How to complete this task |
Would you restate each entry word for word, omitting the pictures?

The data |
══════════════════════════════
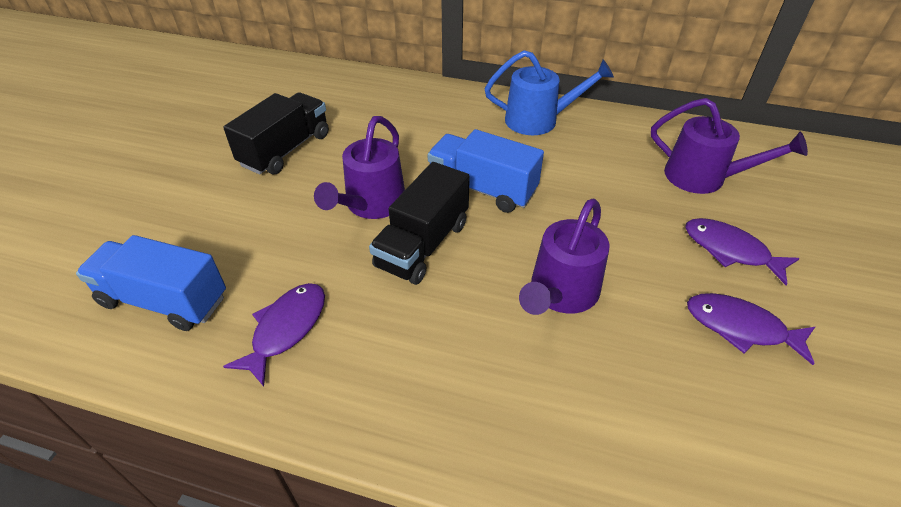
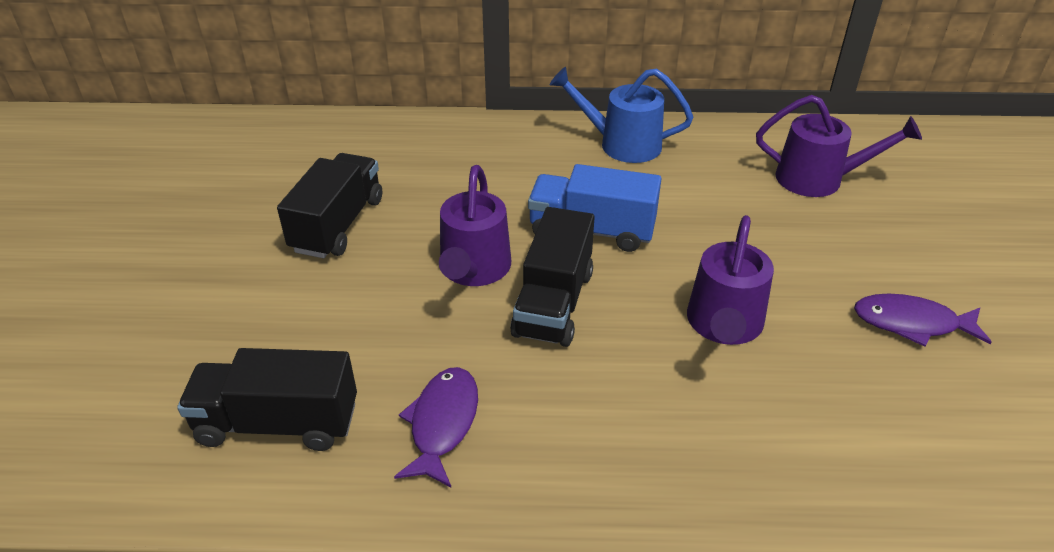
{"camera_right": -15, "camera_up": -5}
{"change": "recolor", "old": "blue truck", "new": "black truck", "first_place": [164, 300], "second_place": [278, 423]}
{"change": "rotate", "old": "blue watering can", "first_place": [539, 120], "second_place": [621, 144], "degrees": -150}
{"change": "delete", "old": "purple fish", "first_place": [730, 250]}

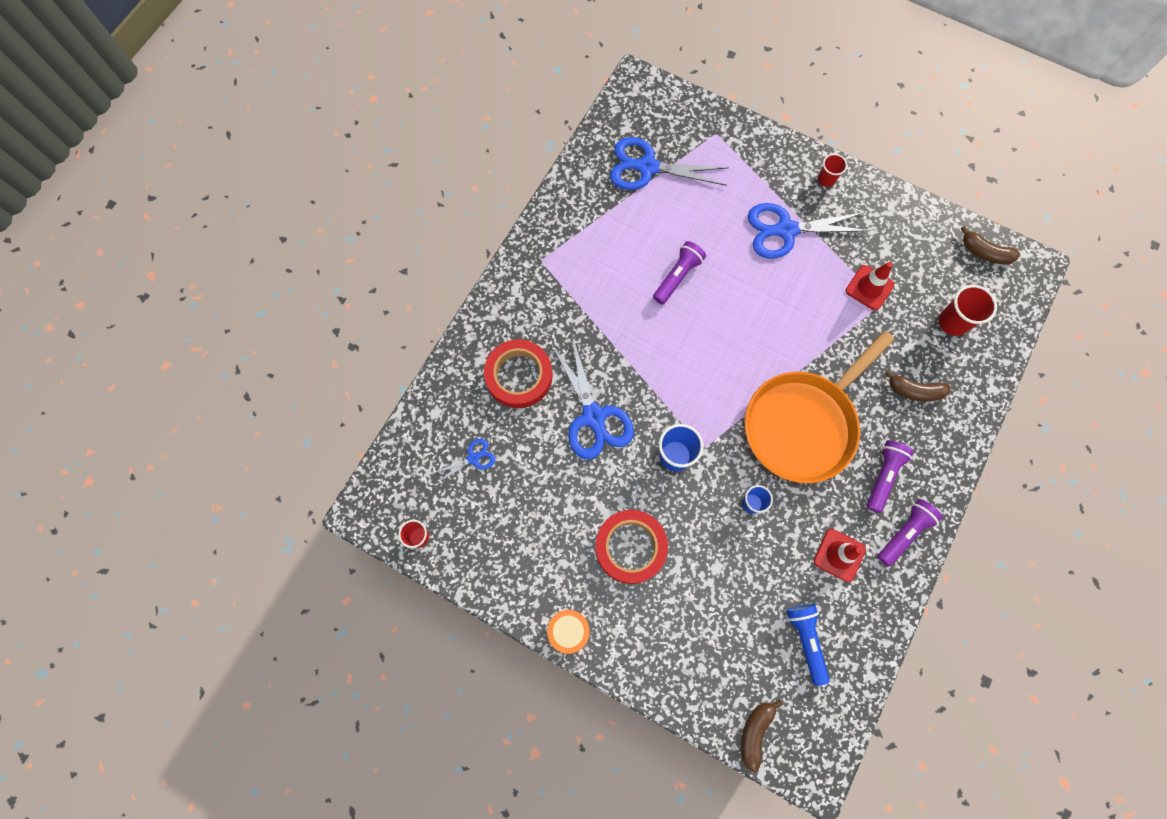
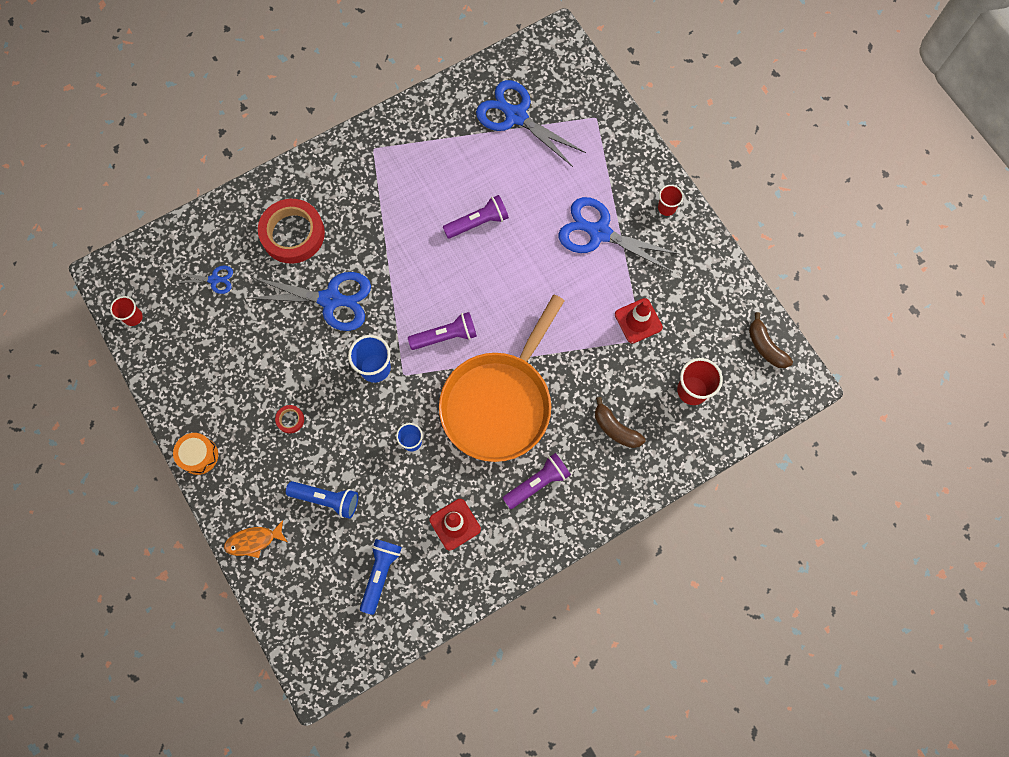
{"camera_right": 30, "camera_up": 0}
{"change": "rotate", "old": "blue scissors", "first_place": [593, 416], "second_place": [330, 299], "degrees": -90}
{"change": "resize", "old": "red tape", "first_place": [630, 547], "second_place": [290, 420], "factor": 0.41}
{"change": "delete", "old": "brown banana", "first_place": [755, 732]}
{"change": "rotate", "old": "orange pan", "first_place": [803, 424], "second_place": [500, 402], "degrees": -45}
{"change": "move", "old": "purple flashlight", "first_place": [904, 533], "second_place": [445, 336]}
{"change": "insert", "new": "orange fish", "second_place": [254, 541]}
{"change": "insert", "new": "blue flashlight", "second_place": [326, 499]}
══════════════════════════════
Response |
{"camera_right": -15, "camera_up": -5}
{"change": "recolor", "old": "blue truck", "new": "black truck", "first_place": [164, 300], "second_place": [278, 423]}
{"change": "rotate", "old": "blue watering can", "first_place": [539, 120], "second_place": [621, 144], "degrees": -150}
{"change": "delete", "old": "purple fish", "first_place": [730, 250]}

{"camera_right": 30, "camera_up": 0}
{"change": "rotate", "old": "blue scissors", "first_place": [593, 416], "second_place": [330, 299], "degrees": -90}
{"change": "resize", "old": "red tape", "first_place": [630, 547], "second_place": [290, 420], "factor": 0.41}
{"change": "delete", "old": "brown banana", "first_place": [755, 732]}
{"change": "rotate", "old": "orange pan", "first_place": [803, 424], "second_place": [500, 402], "degrees": -45}
{"change": "move", "old": "purple flashlight", "first_place": [904, 533], "second_place": [445, 336]}
{"change": "insert", "new": "orange fish", "second_place": [254, 541]}
{"change": "insert", "new": "blue flashlight", "second_place": [326, 499]}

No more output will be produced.